Assignment: When you write out the listing, keep each word exactly as it stands but include none of its images.

Dataset extract:
____
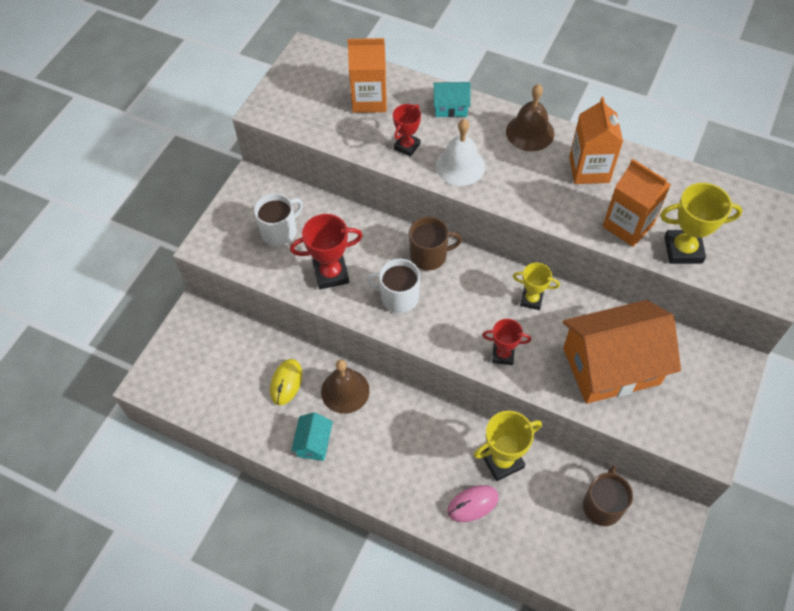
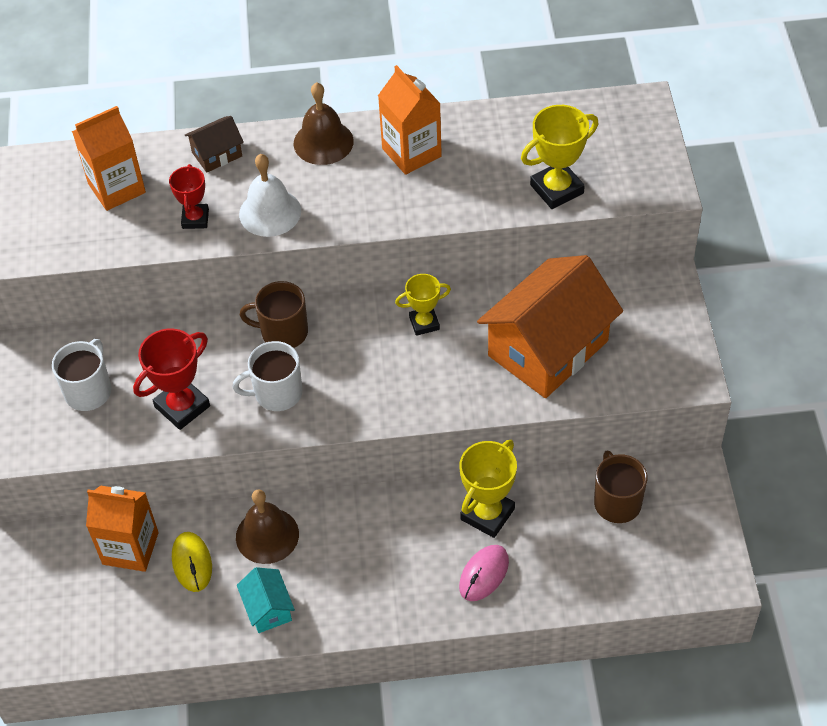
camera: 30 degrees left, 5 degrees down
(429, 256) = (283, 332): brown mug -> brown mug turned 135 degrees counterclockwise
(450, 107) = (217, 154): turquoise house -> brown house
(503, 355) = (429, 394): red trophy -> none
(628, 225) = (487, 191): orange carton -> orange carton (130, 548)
____
Response area:
camera: 30 degrees left, 5 degrees down
(429, 256) = (283, 332): brown mug -> brown mug turned 135 degrees counterclockwise
(450, 107) = (217, 154): turquoise house -> brown house
(503, 355) = (429, 394): red trophy -> none
(628, 225) = (487, 191): orange carton -> orange carton (130, 548)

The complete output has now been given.